» WORK TO COMPLETE: Leaving out each picture, transcribe the lines of the listing below exactly from the first through the line that contains "white light bulb [266,99,349,145]".

[Start of section]

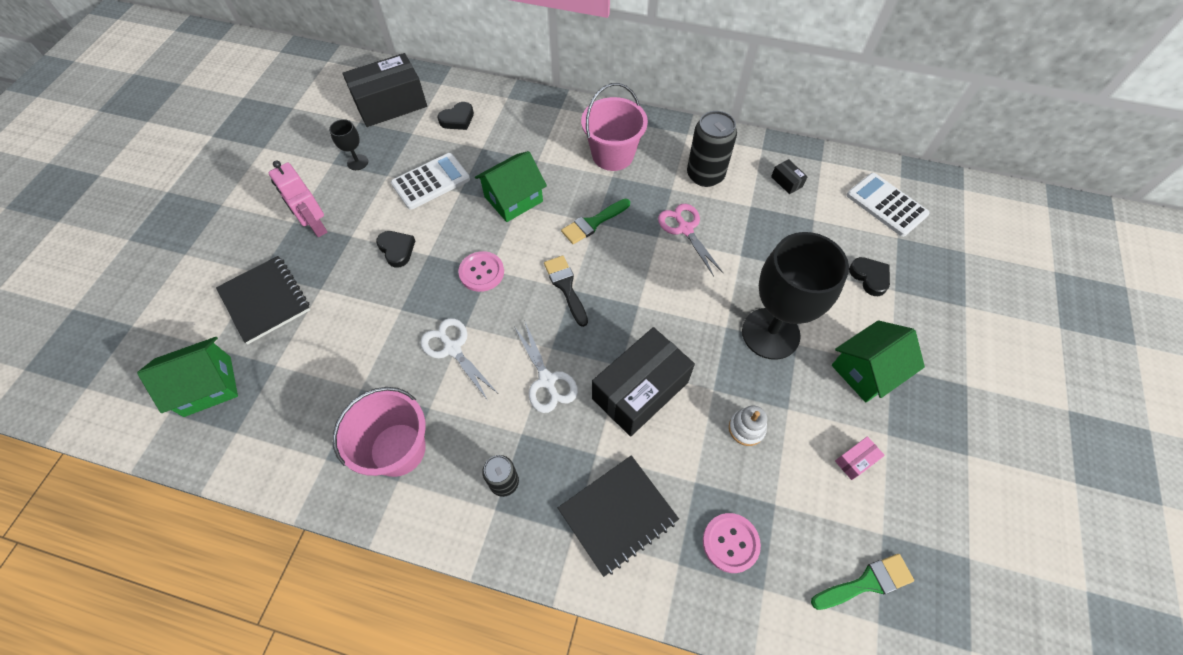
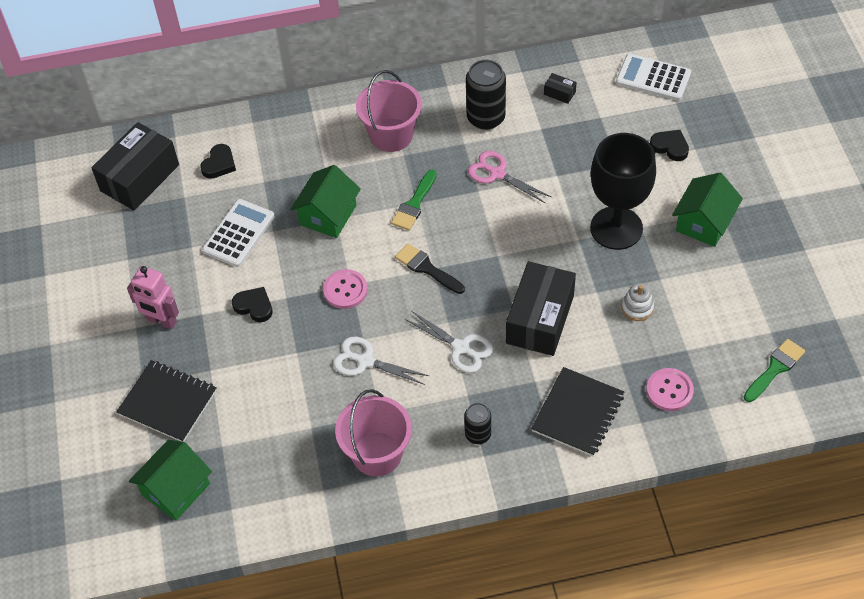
camera: 25 degrees left, 5 degrees down
black goblet [329,119,368,170] -> none
pink box [835,436,885,480] -> none

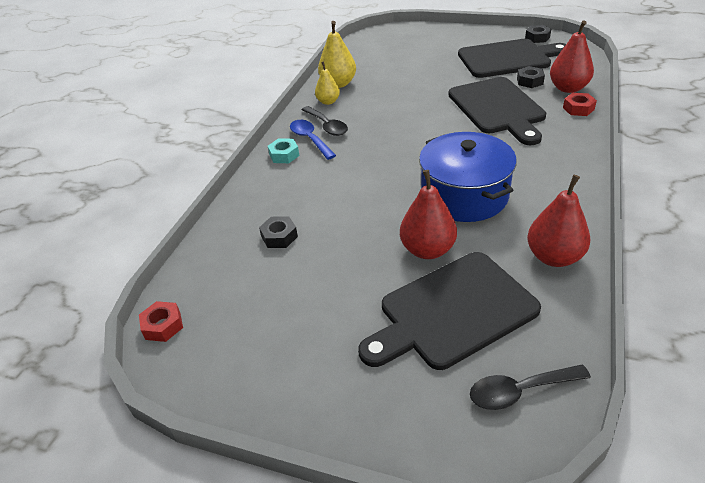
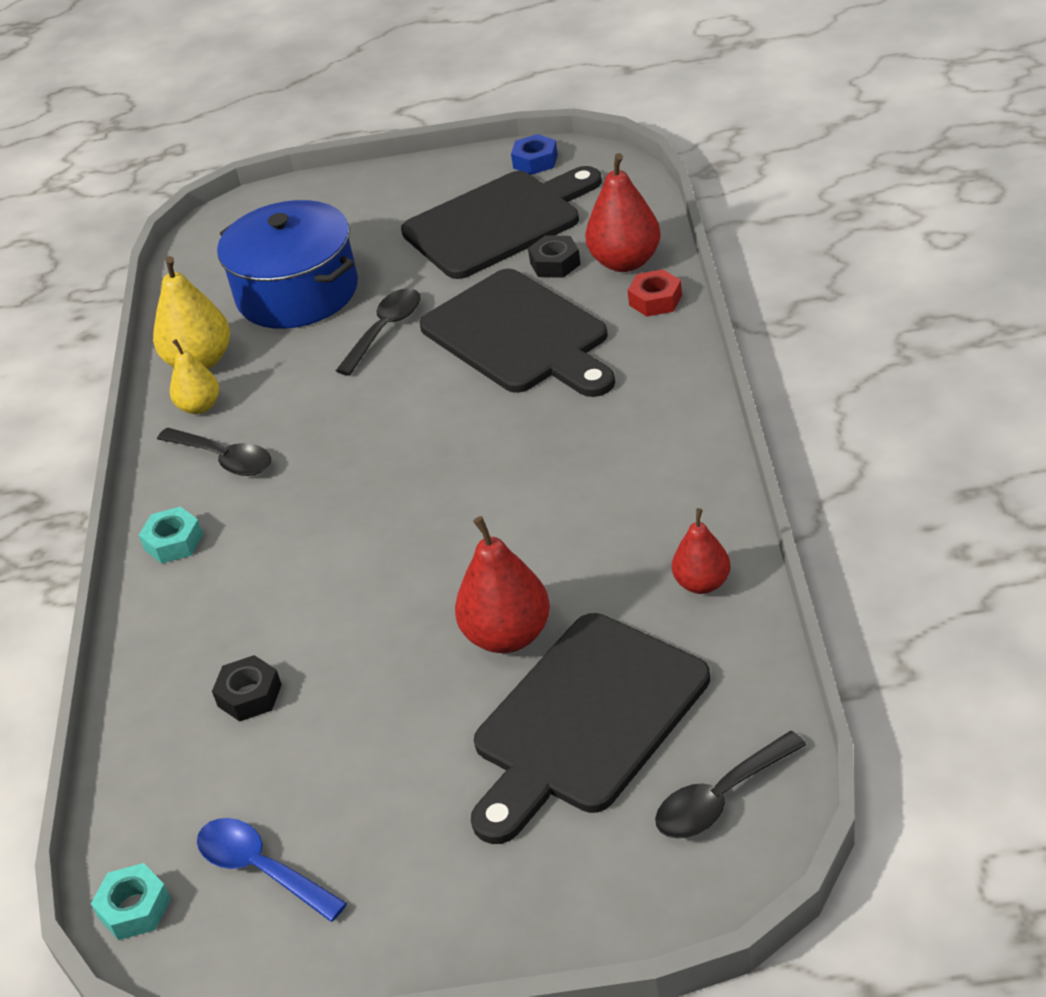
camera: 20 degrees left, 0 degrees up
red nut [139,301,183,342] -> turquoise nut [91,863,171,940]
blue spoon [290,120,336,160] -> blue spoon moved to [197,818,347,922]
blue pot [419,132,517,222] -> blue pot moved to [217,200,358,329]
black nut [525,25,551,43] -> blue nut [511,134,558,175]
red pear [527,175,591,267] -> red pear [672,508,731,594], size x0.63
none -> black spoon [336,288,421,376]

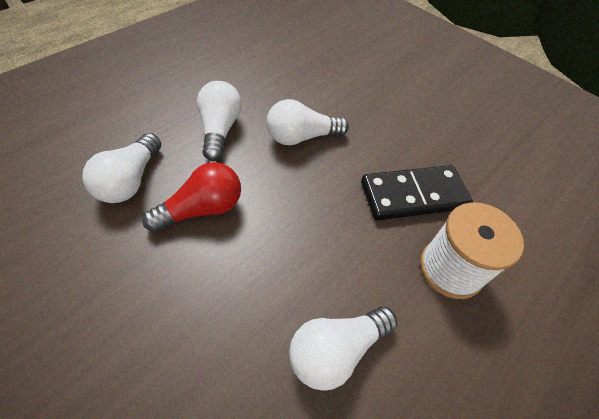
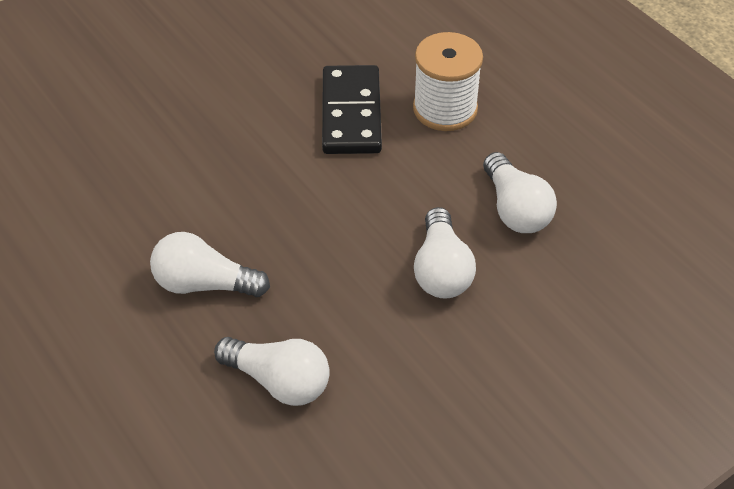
camera: 75 degrees left, 5 degrees down
red light bulb [142,162,241,232] -> none
white light bulb [266,99,349,145] -> white light bulb moved to [414,207,476,299]

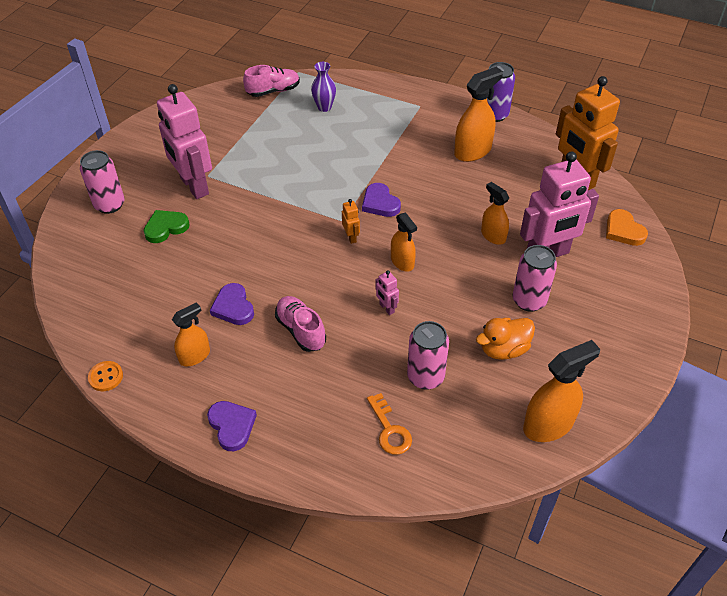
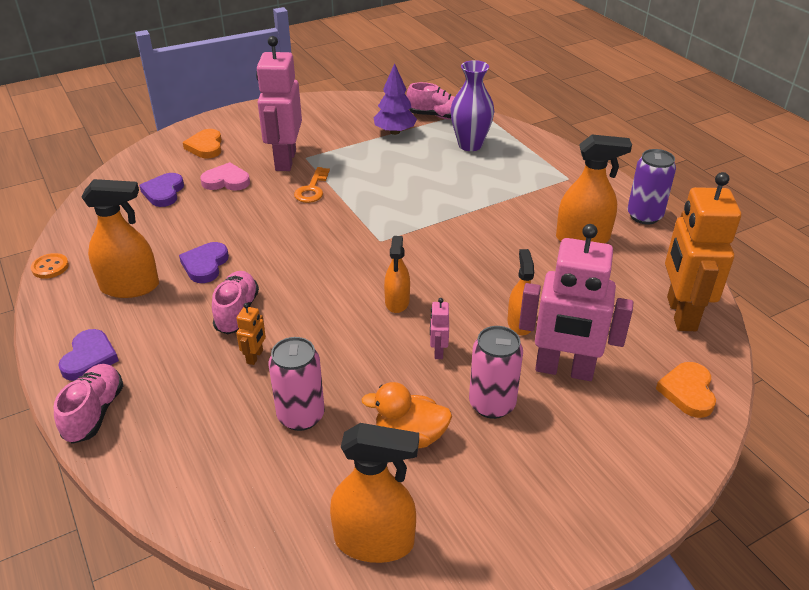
camera: 35 degrees right, 10 degrees down
pink can [80,150,125,214] -> orange heart [183,129,222,158]
green heart [144,210,190,243] -> pink heart [200,162,250,191]
orange spray bottle [172,302,210,366] -> orange spray bottle [82,179,159,298], size x1.59
purple vase [311,62,336,112] -> purple vase [450,60,494,151], size x1.53
orange robot [342,199,360,244] -> orange robot moved to [236,303,266,365]
purple heart [362,183,401,217] -> purple heart moved to [139,173,184,207]
orange key [367,393,412,455] -> orange key moved to [294,167,330,203]
pink robot [375,270,399,315] -> pink robot moved to [430,298,449,359]
none -> pink shoe [54,364,123,444]
none -> purple tree [374,63,417,135]

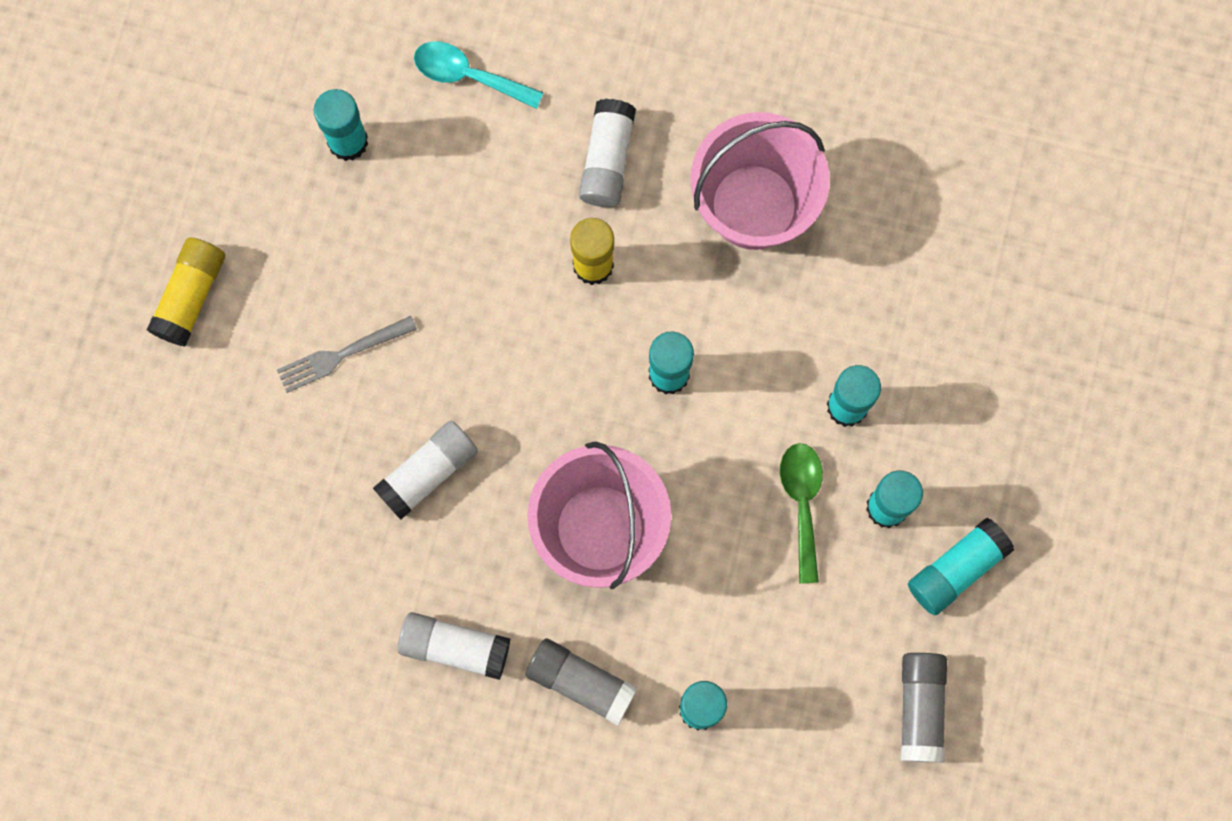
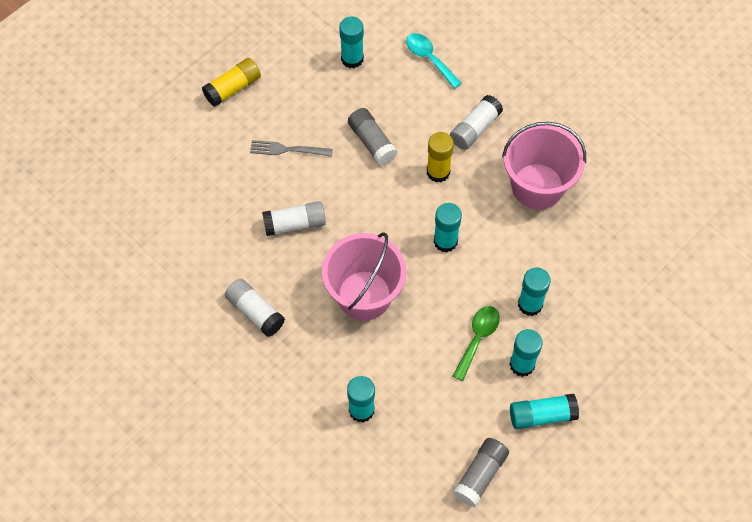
camera: 30 degrees right, 15 degrees down
grey glue stick [526,638,638,726] -> grey glue stick moved to [348,108,397,166]

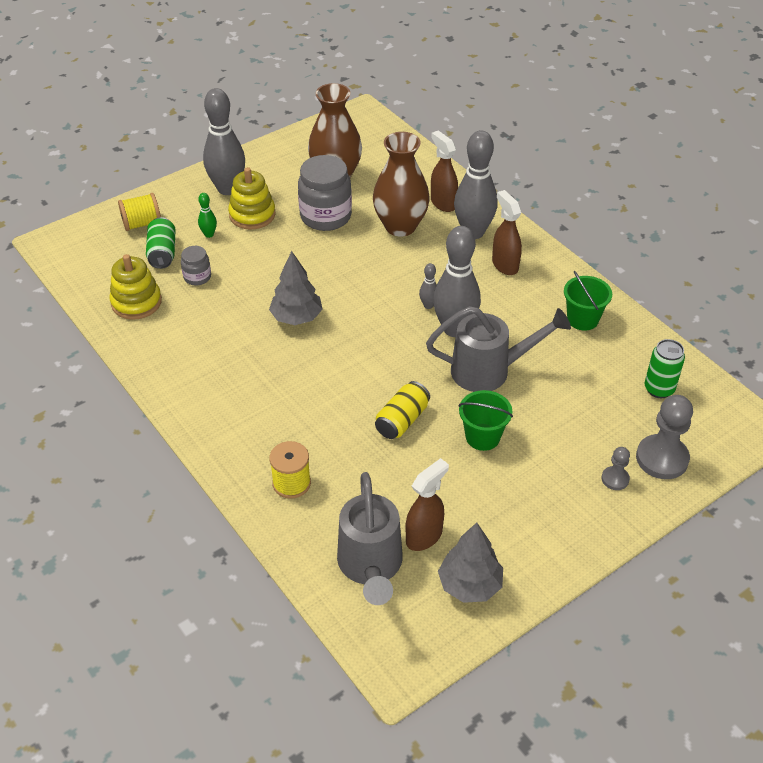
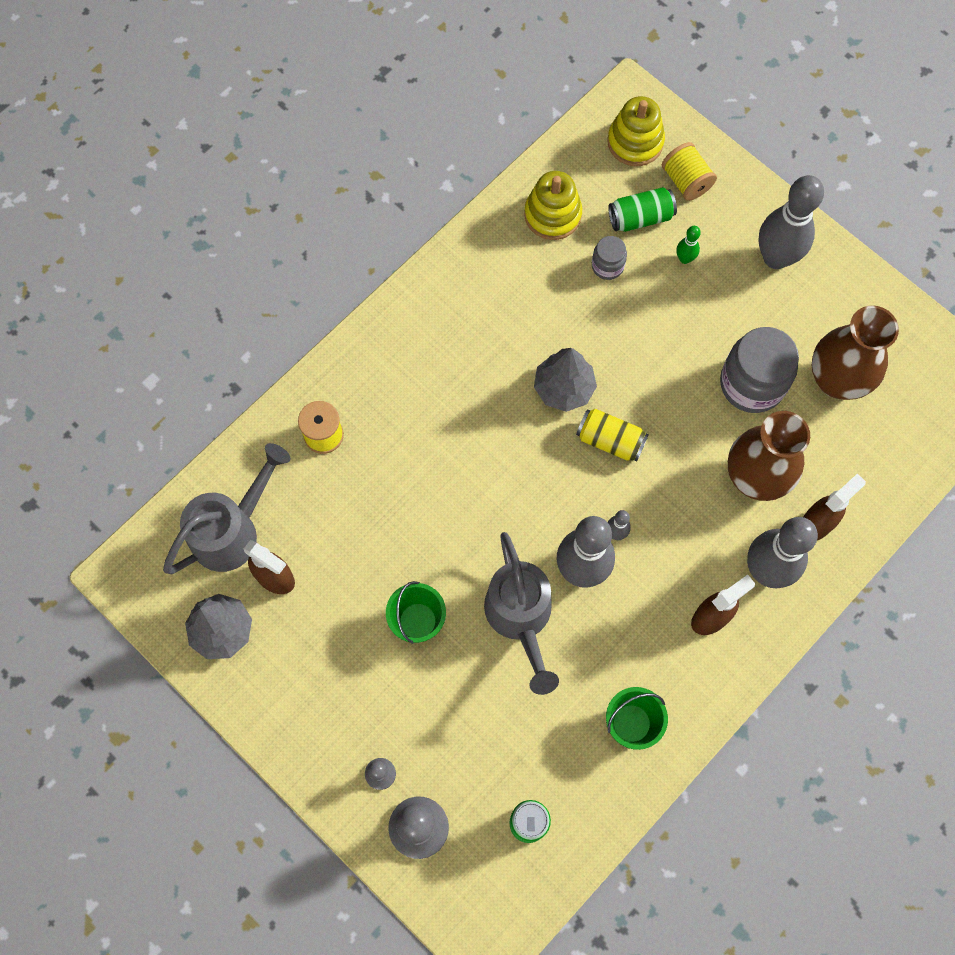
camera: 80 degrees right, 25 degrees up
yellow stacking toy [228,167,275,229] -> yellow stacking toy moved to [607,96,665,166]
grey watering can [337,472,403,605] -> grey watering can turned 150 degrees clockwise [163,443,291,574]
yellow can [375,381,430,439] -> yellow can moved to [576,409,649,462]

[End of section]

» RESULT FOR THIS EXERCISE:
camera: 25 degrees left, 5 degrees down
black goblet [329,119,368,170] -> none
pink box [835,436,885,480] -> none

camera: 20 degrees left, 0 degrees up
red nut [139,301,183,342] -> turquoise nut [91,863,171,940]
blue spoon [290,120,336,160] -> blue spoon moved to [197,818,347,922]
blue pot [419,132,517,222] -> blue pot moved to [217,200,358,329]
black nut [525,25,551,43] -> blue nut [511,134,558,175]
red pear [527,175,591,267] -> red pear [672,508,731,594], size x0.63
none -> black spoon [336,288,421,376]

camera: 75 degrees left, 5 degrees down
red light bulb [142,162,241,232] -> none
white light bulb [266,99,349,145] -> white light bulb moved to [414,207,476,299]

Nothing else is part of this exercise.